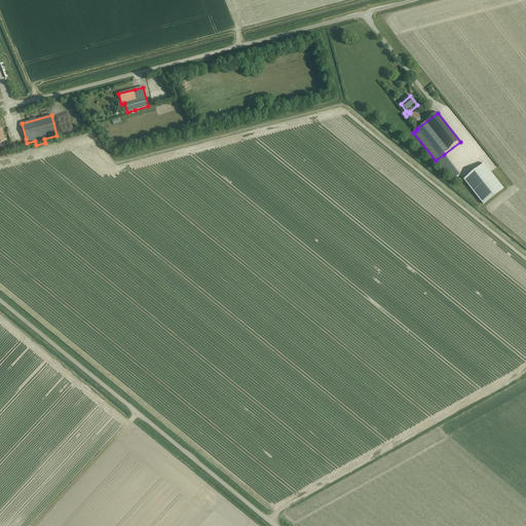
[(459,175),(444,154),(436,160),(445,172),(445,173),(446,172),(453,180),(459,175)]
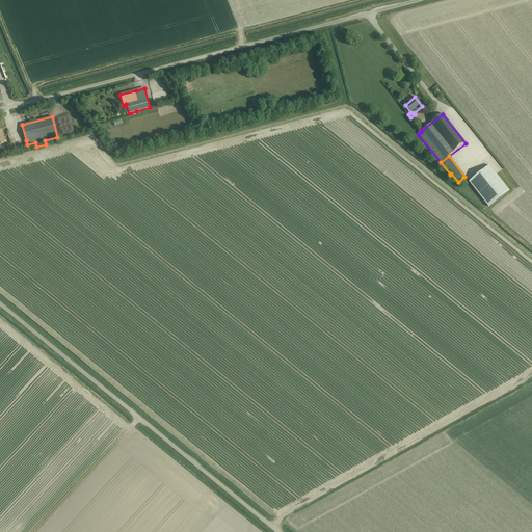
[(469,182),(487,206),(488,207),(509,191),(489,166),(469,182)]
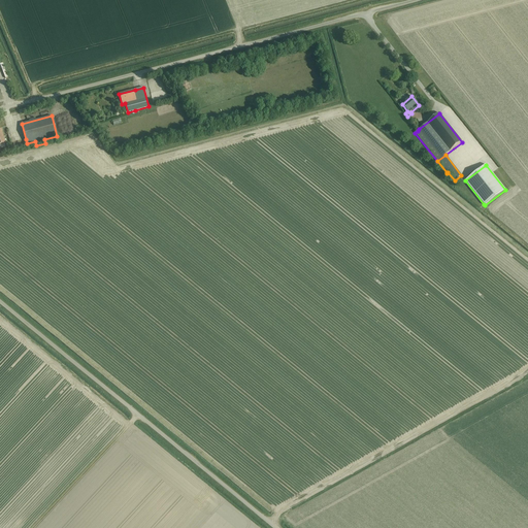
All buildings are outlined.
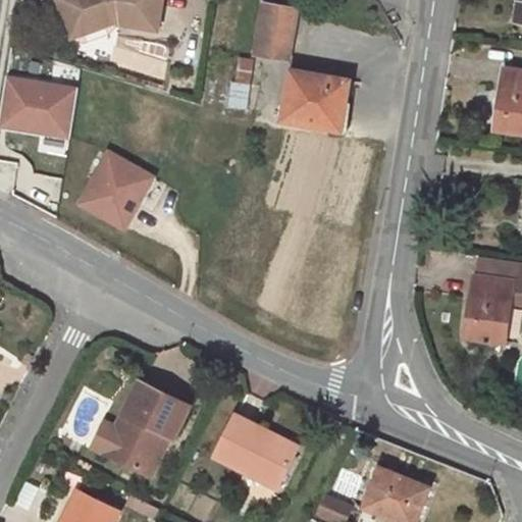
[(163,0),(57,0),(71,39),(112,23),(158,30),(163,0)]
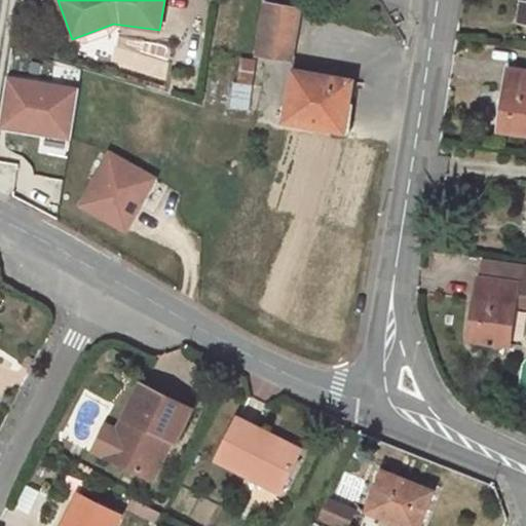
[(300,10),(266,4),(258,54),(291,61),(300,10)]
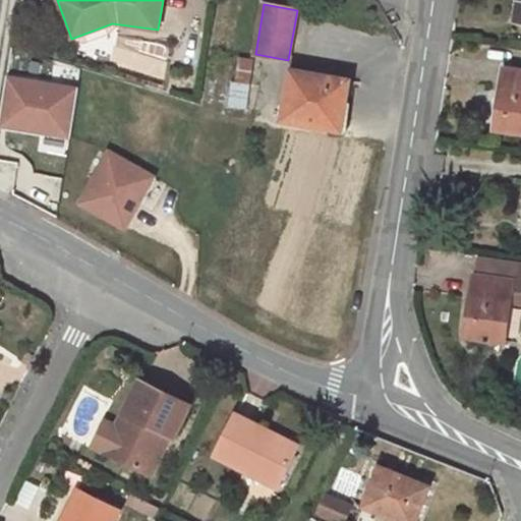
[(254,58),(237,57),(234,81),(250,83),(254,58)]
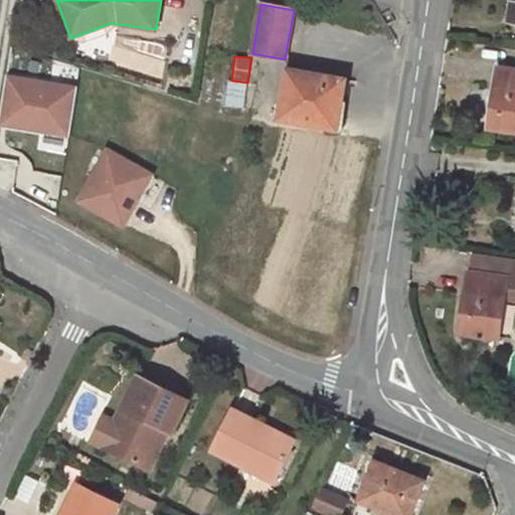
[(514,131),(514,70),(498,68),(490,128),(514,131)]
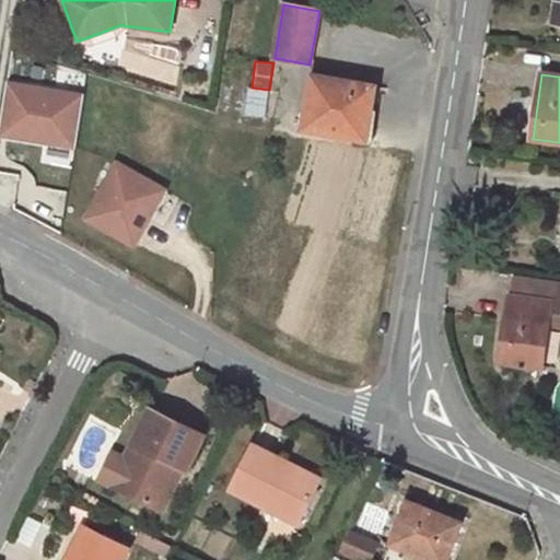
[(375,86),(313,76),(304,129),(366,139),(375,86)]
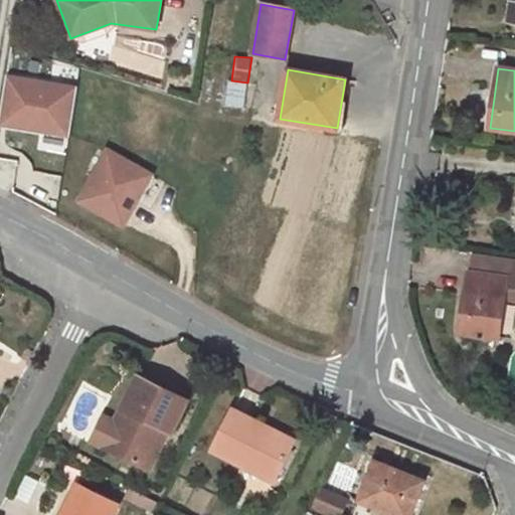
[(76,87),(6,75),(0,112),(0,128),(67,140),(76,87)]
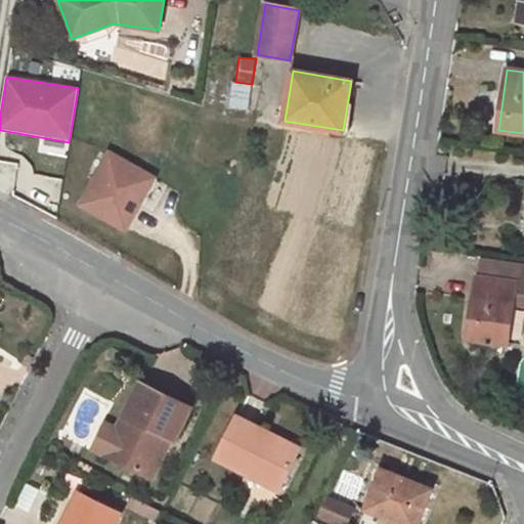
[(248,110),(252,84),(235,82),(232,82),(228,107),(248,110)]
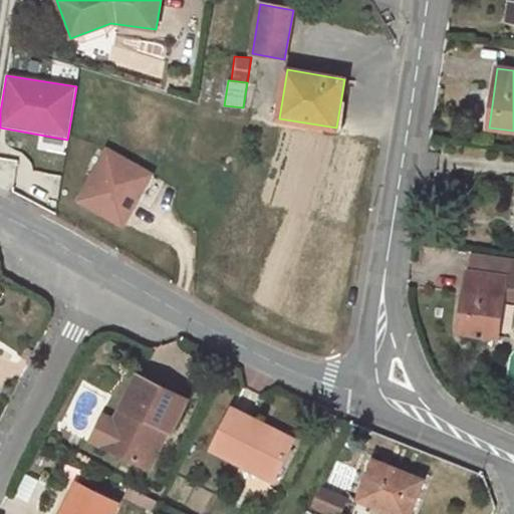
[(154,173),(104,146),(74,202),(123,228),(154,173)]
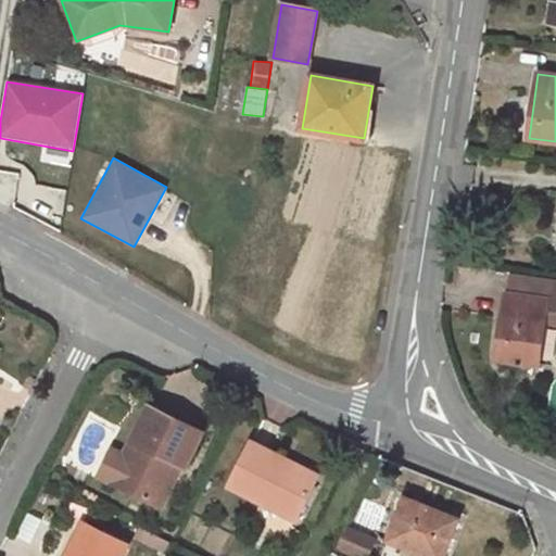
[(539,366),(544,321),(555,323),(555,285),(516,278),(514,295),(506,294),(496,359),(539,366)]
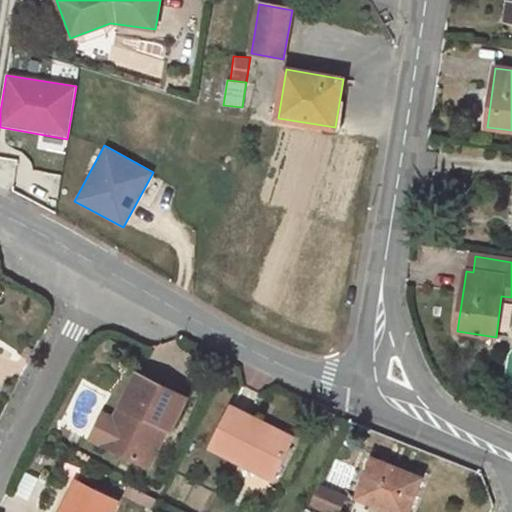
[(109,340),(105,337),(100,347),(104,349),(109,340)]
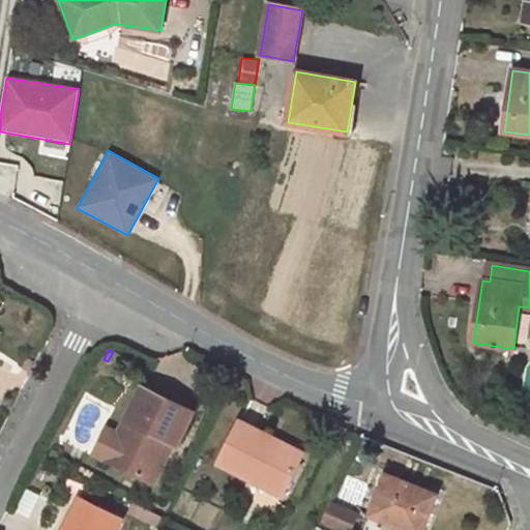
[(124,358),(113,352),(108,361),(120,367),(124,358)]
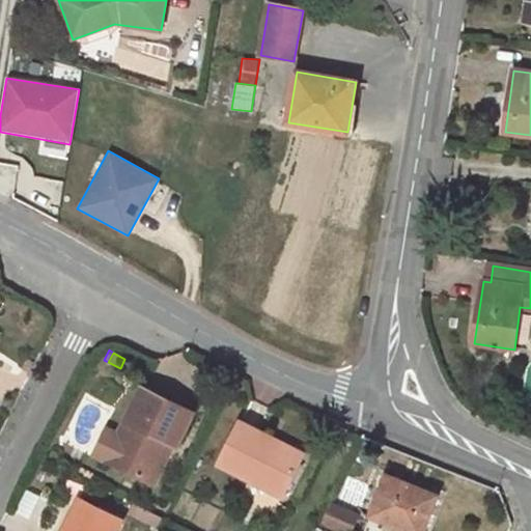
[(130,361),(124,359),(120,368),(126,370),(130,361)]
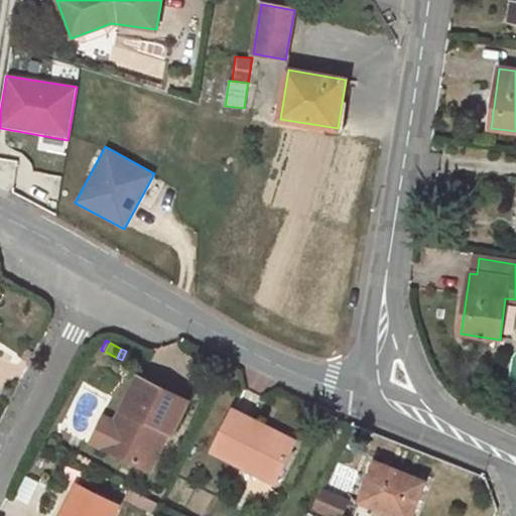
[(188,401),(139,375),(114,424),(123,429),(112,453),(149,471),(168,432),(171,434),(188,401)]
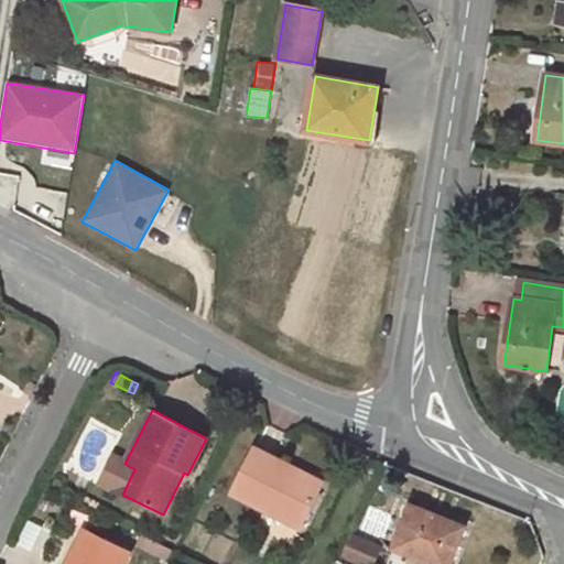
[(288,464),(256,448),(232,494),(301,527),(321,486),(294,474),(292,478),(282,474),(285,468),(288,464)]
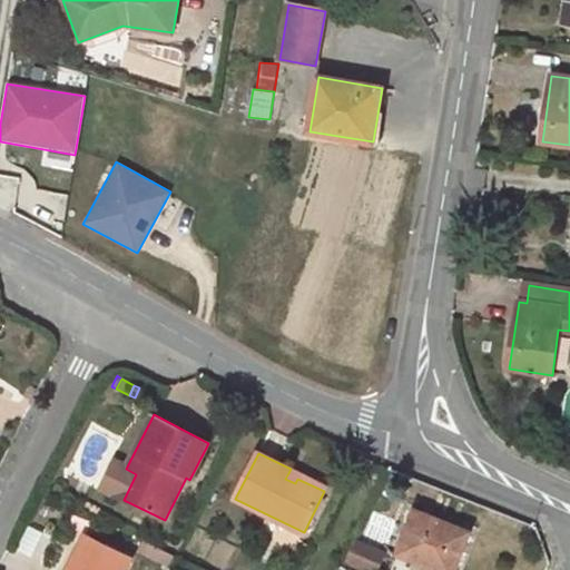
[(124,500),(136,474),(126,469),(114,494),(124,500)]
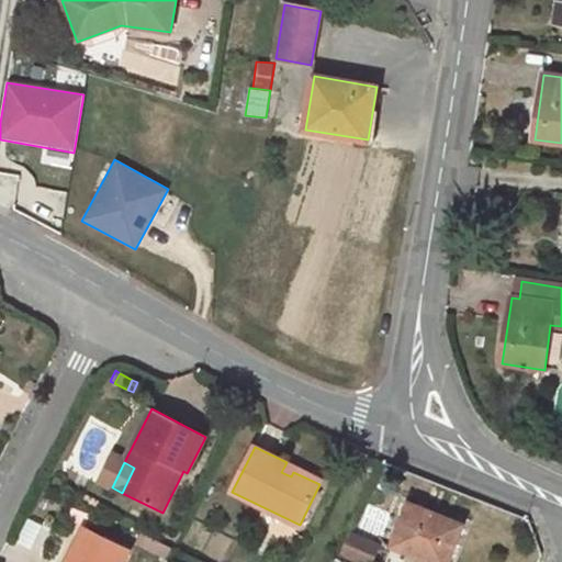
[(293,472),(284,467),(281,472),(291,476),(293,472)]
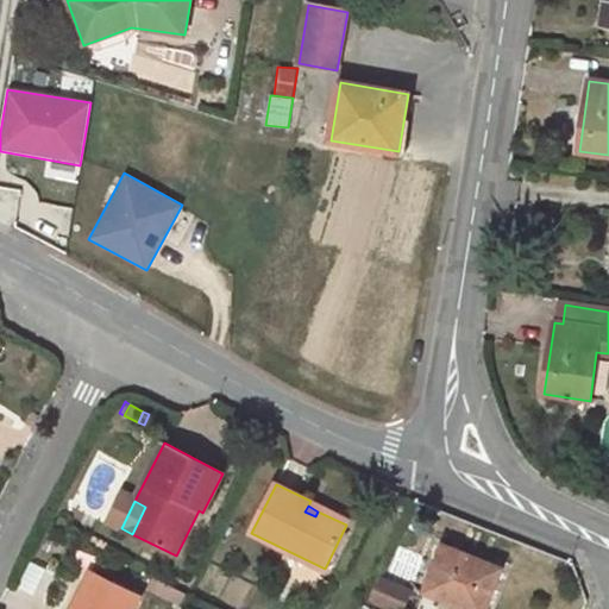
[(501,569),(444,545),(427,589),(446,596),(445,600),(470,608),(471,608),(473,603),(485,608),(501,569)]
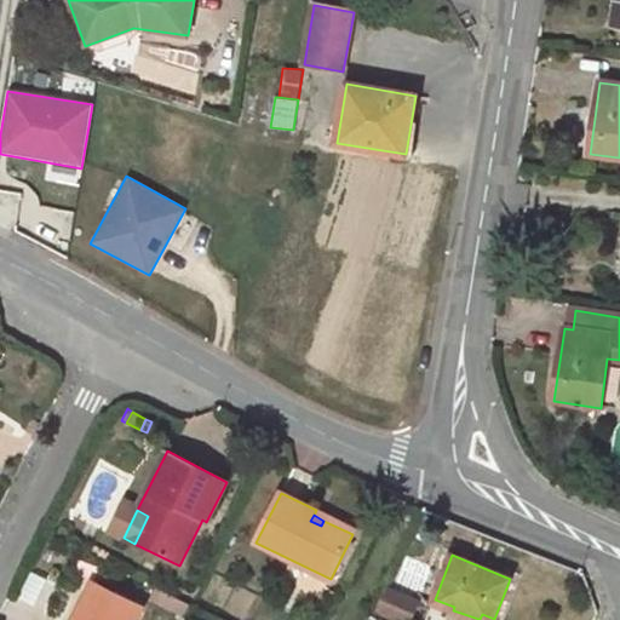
[(136,619),(142,608),(96,584),(78,619),(136,619)]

+++++

### What needs to be done
Nothing but the lines from the one that contains "[(248,110),(252,84),(235,82),(232,82),(228,107),(248,110)]" through the last line of the material should be written out, exactly. Omit pictures.

### Your solution
[(248,110),(252,84),(235,82),(232,82),(228,107),(248,110)]
[(154,173),(104,146),(74,202),(123,228),(154,173)]
[(539,366),(544,321),(555,323),(555,285),(516,278),(514,295),(506,294),(496,359),(539,366)]
[(109,340),(105,337),(100,347),(104,349),(109,340)]
[(124,358),(113,352),(108,361),(120,367),(124,358)]
[(130,361),(124,359),(120,368),(126,370),(130,361)]
[(188,401),(139,375),(114,424),(123,429),(112,453),(149,471),(168,432),(171,434),(188,401)]
[(288,464),(256,448),(232,494),(301,527),(321,486),(294,474),(292,478),(282,474),(285,468),(288,464)]
[(124,500),(136,474),(126,469),(114,494),(124,500)]
[(293,472),(284,467),(281,472),(291,476),(293,472)]
[(501,569),(444,545),(427,589),(446,596),(445,600),(470,608),(471,608),(473,603),(485,608),(501,569)]
[(136,619),(142,608),(96,584),(78,619),(136,619)]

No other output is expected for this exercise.